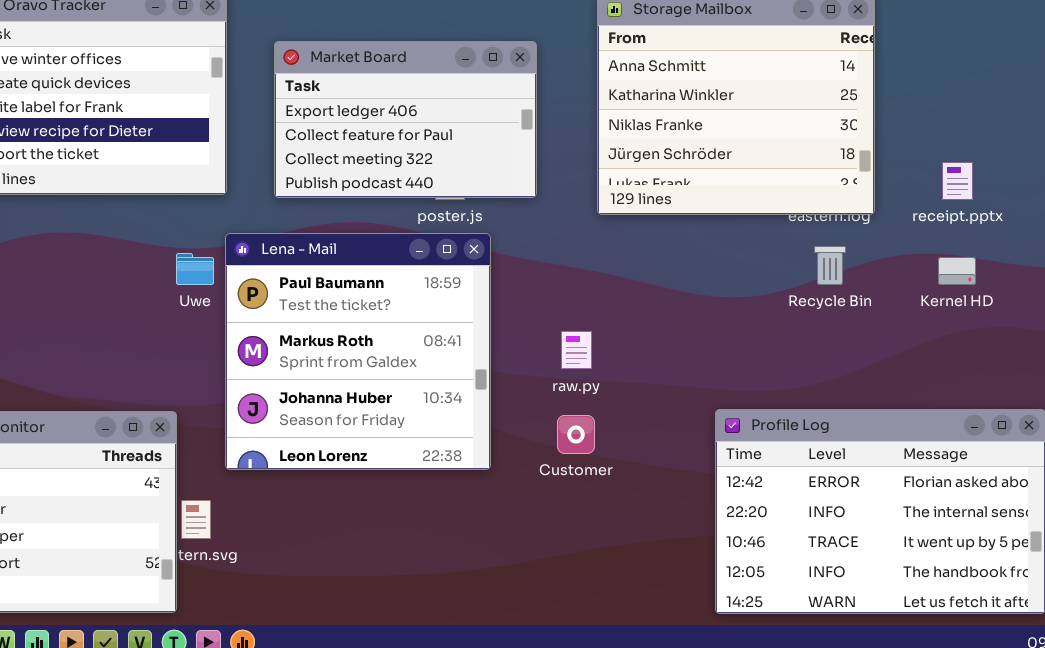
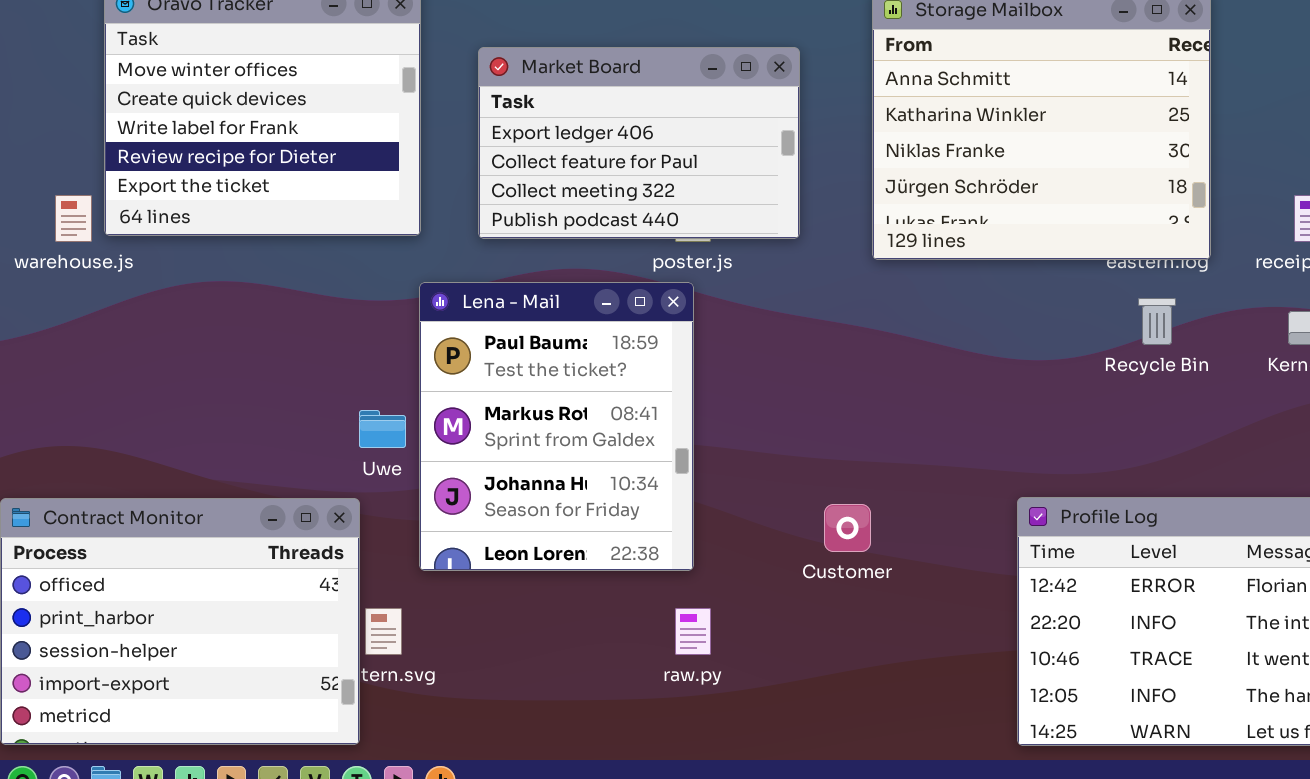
Lena - Mail: [225,233,491,470] -> [419,282,694,571], resized
Uwe: [176,253,214,285] -> [359,410,406,448], moved
raw.py: [561,331,592,369] -> [675,608,711,655], moved

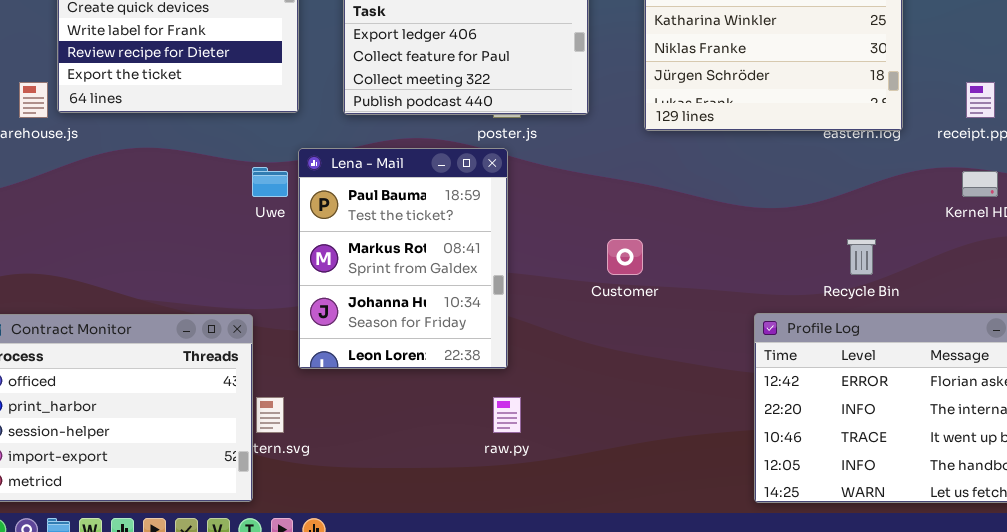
Recycle Bin: [1138,298,1176,345] -> [847,239,876,275], moved
Uwe: [359,410,406,448] -> [252,167,288,197], moved
Customer: [824,504,871,552] -> [607,239,643,275], moved

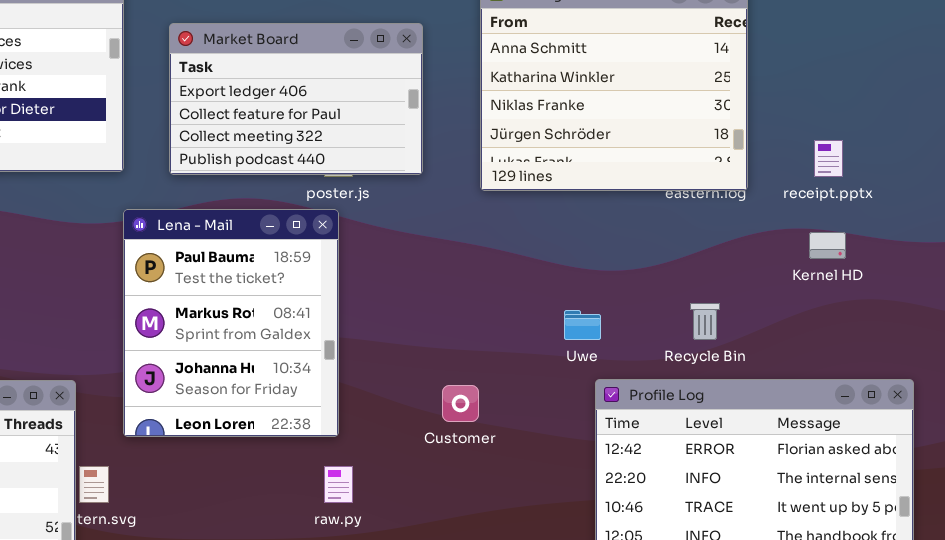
Uwe: [252,167,288,197] -> [564,310,601,340], moved
Customer: [607,239,643,275] -> [442,385,479,422], moved

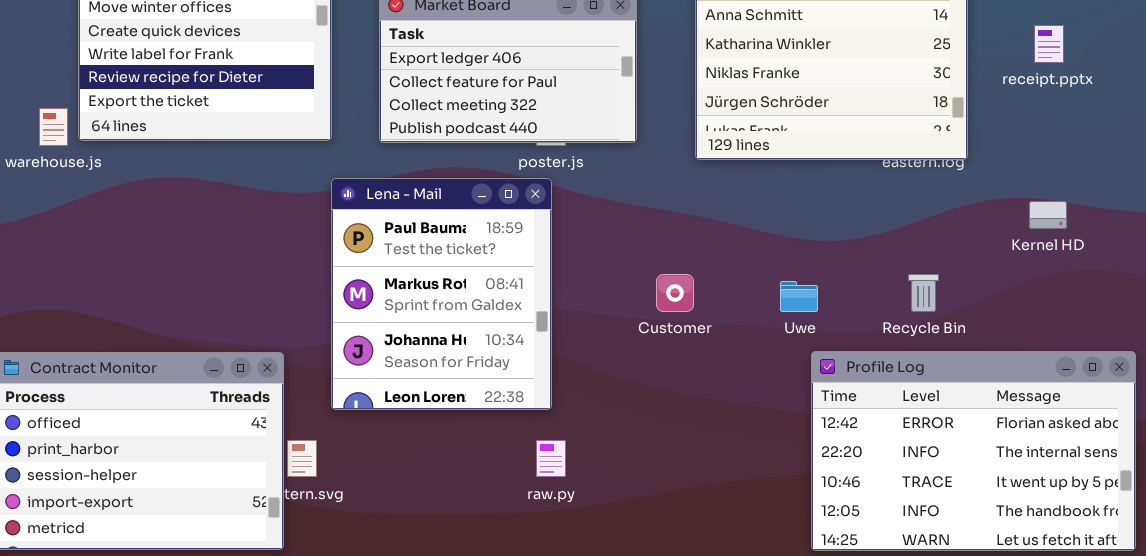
receipt.pptx: [814,140,843,177] -> [1034,25,1064,63], moved
Customer: [442,385,479,422] -> [656,274,694,312], moved

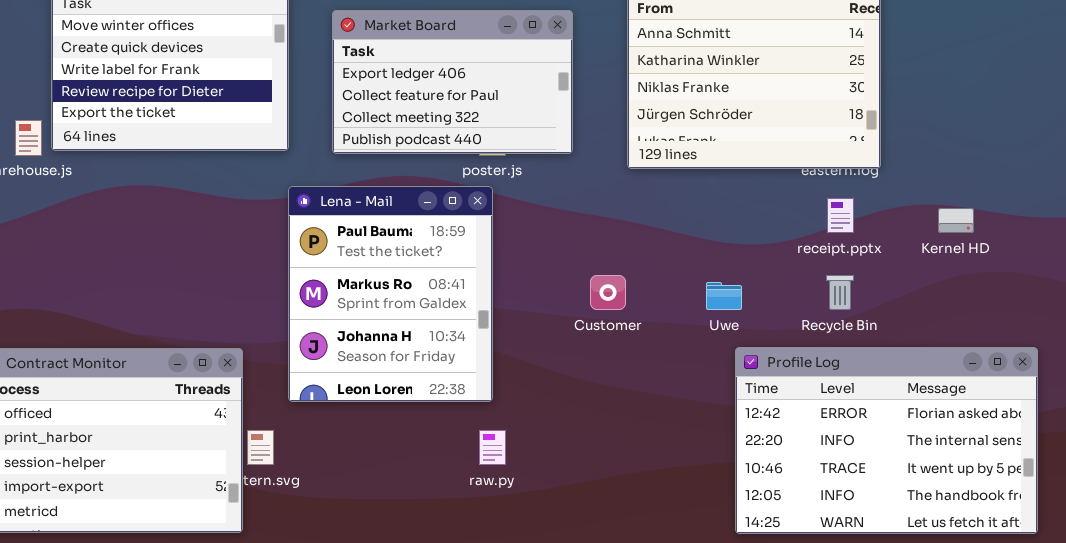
receipt.pptx: [1034,25,1064,63] -> [827,198,854,233], moved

> **WHAT YOU WILL DO**: Go through the entries above and copy every line containing "receipt".

> **RESPONSE TO THIS TASK**:
receipt.pptx: [814,140,843,177] -> [1034,25,1064,63], moved
receipt.pptx: [1034,25,1064,63] -> [827,198,854,233], moved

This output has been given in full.